Given records: Begin

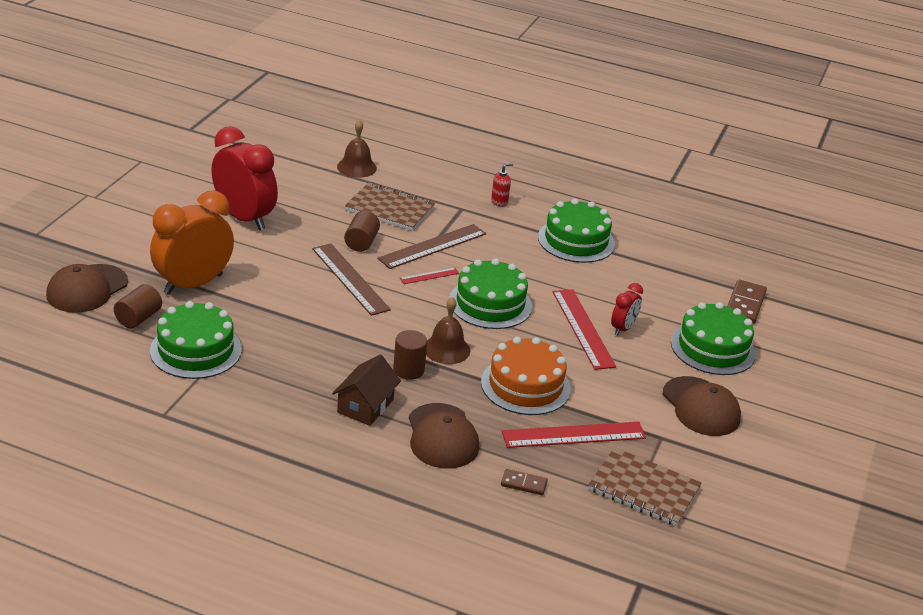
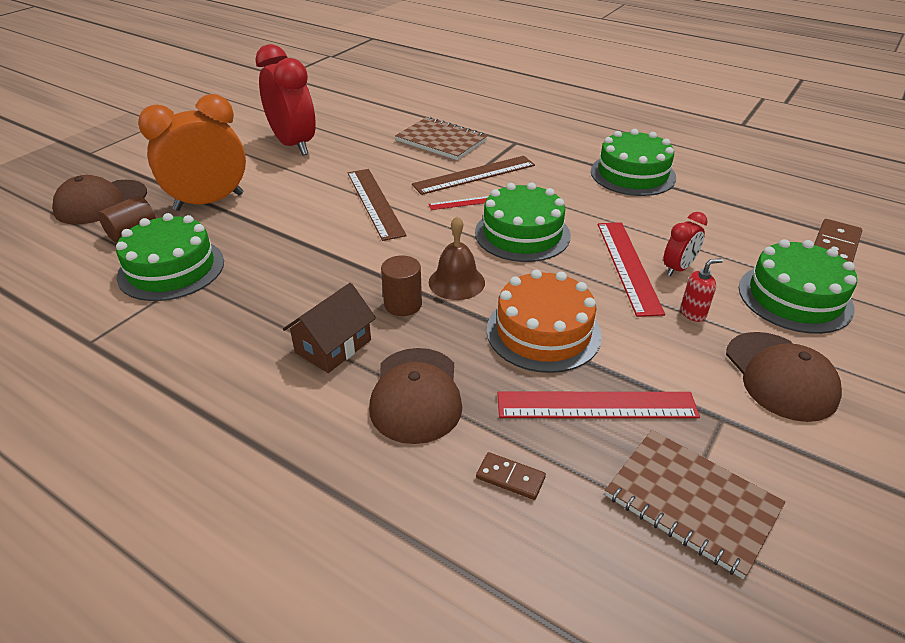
camera: 15 degrees right, 5 degrees up
(356, 167) = (422, 106): brown bell -> none
(361, 242) = (401, 169): brown cylinder -> none
(499, 202) = (556, 137): red soap dispenser -> red soap dispenser (693, 313)

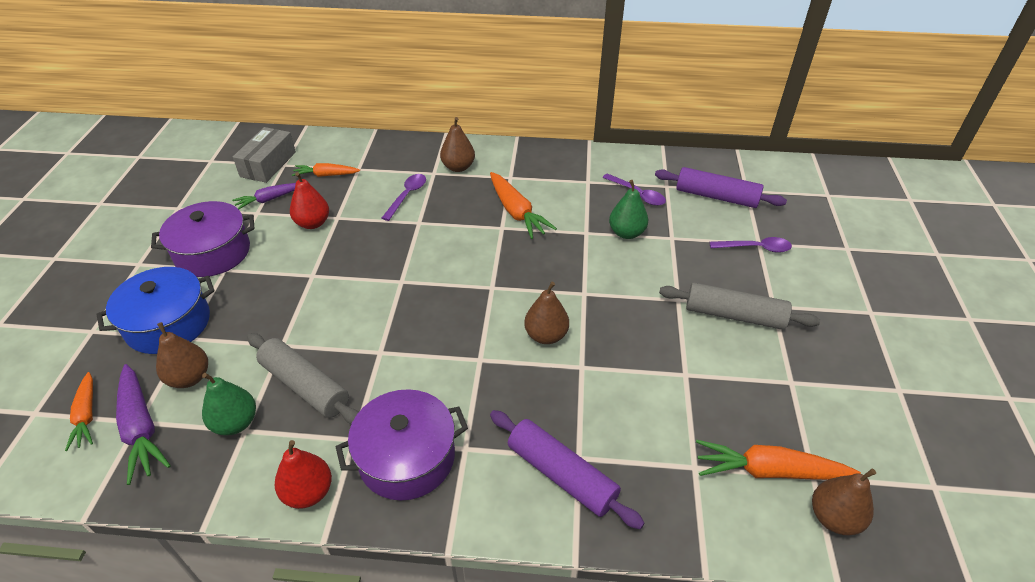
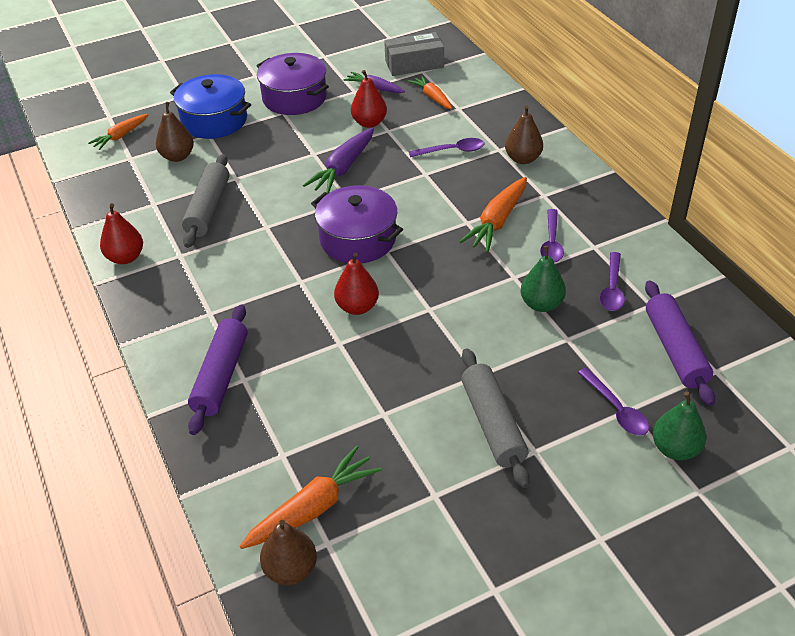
camera: 60 degrees right, 0 degrees up
(141, 428) = (126, 162): purple carrot -> purple carrot (343, 168)
(235, 423) = (156, 196): green pear -> green pear (675, 449)
(407, 457) = (182, 288): purple pot -> purple pot (358, 239)
(546, 335) = (357, 307): brown pear -> red pear
(565, 198) = (551, 243): none -> purple spoon
(769, 471) = (312, 508): orange carrot -> orange carrot turned 75 degrees clockwise

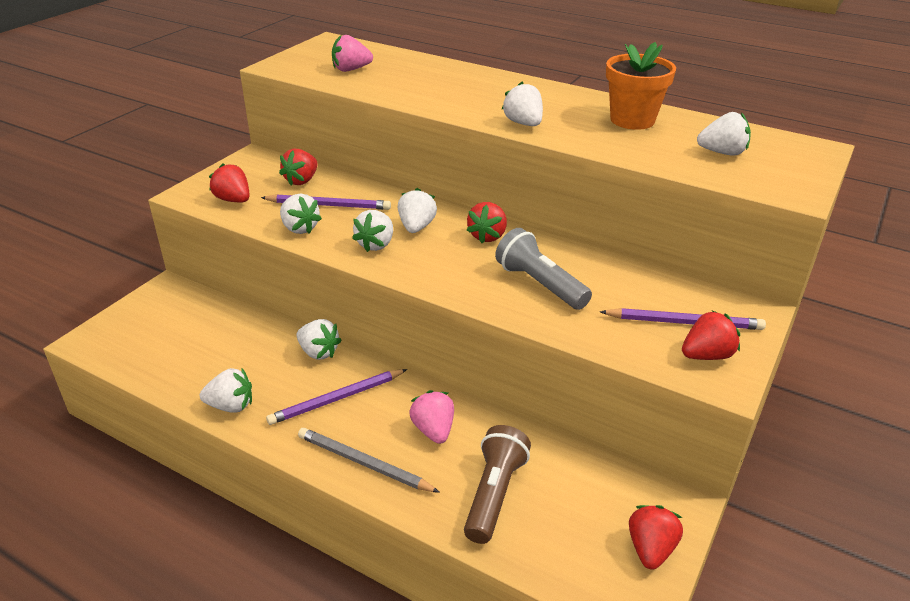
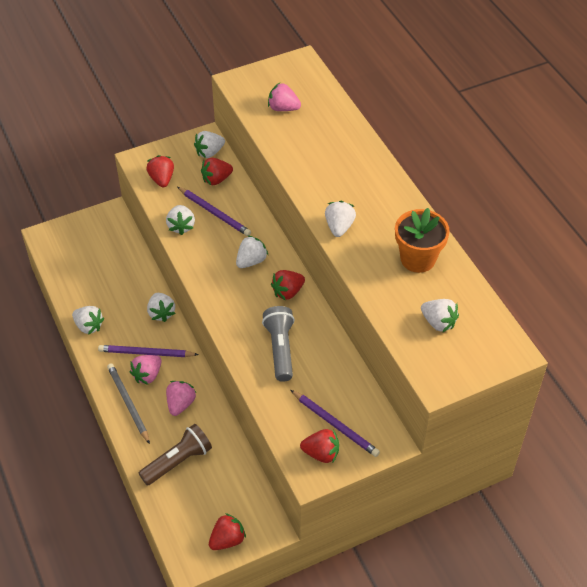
camera: 35 degrees right, 15 degrees up
(361, 421) = (147, 375): none -> pink strawberry
(376, 244) = (214, 264): white strawberry -> white strawberry (209, 152)

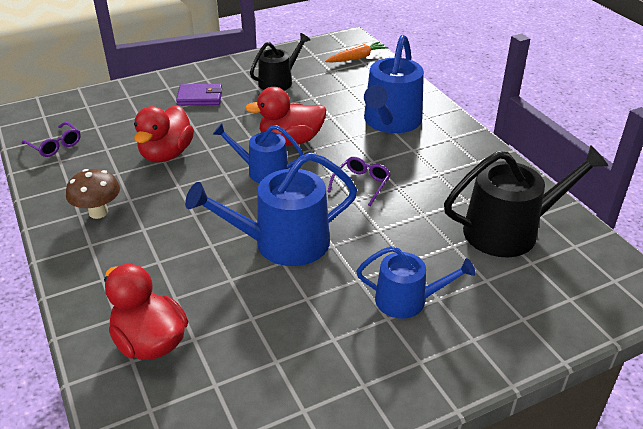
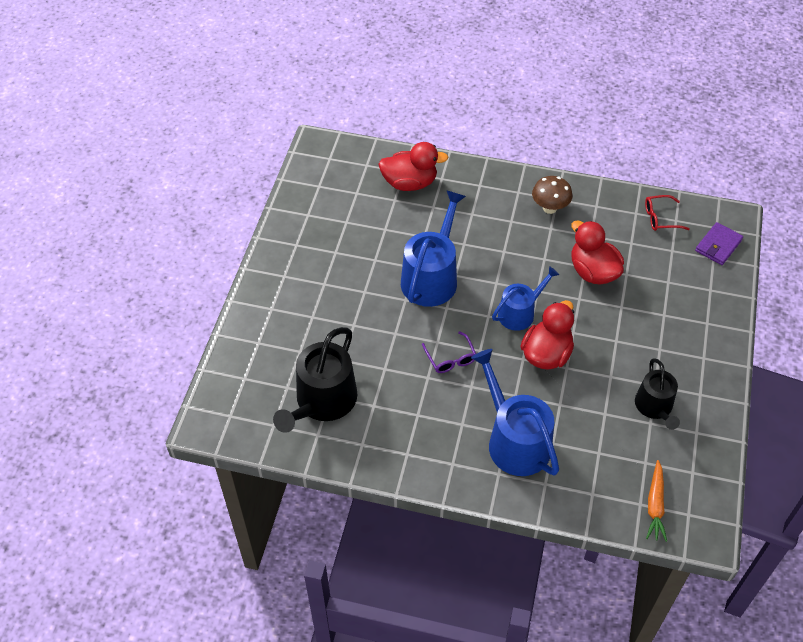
camera: 130 degrees right, 15 degrees up
(55, 145) = (660, 218): purple glasses -> red glasses
(200, 97) = (670, 335): purple wallet -> purple wallet (718, 245)
(407, 300) = (326, 301): blue watering can -> none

Given records: End

Some lines in the data above hold the string "pear". Find and copy each of them.

## Worked solution
(235, 423) = (156, 196): green pear -> green pear (675, 449)
(546, 335) = (357, 307): brown pear -> red pear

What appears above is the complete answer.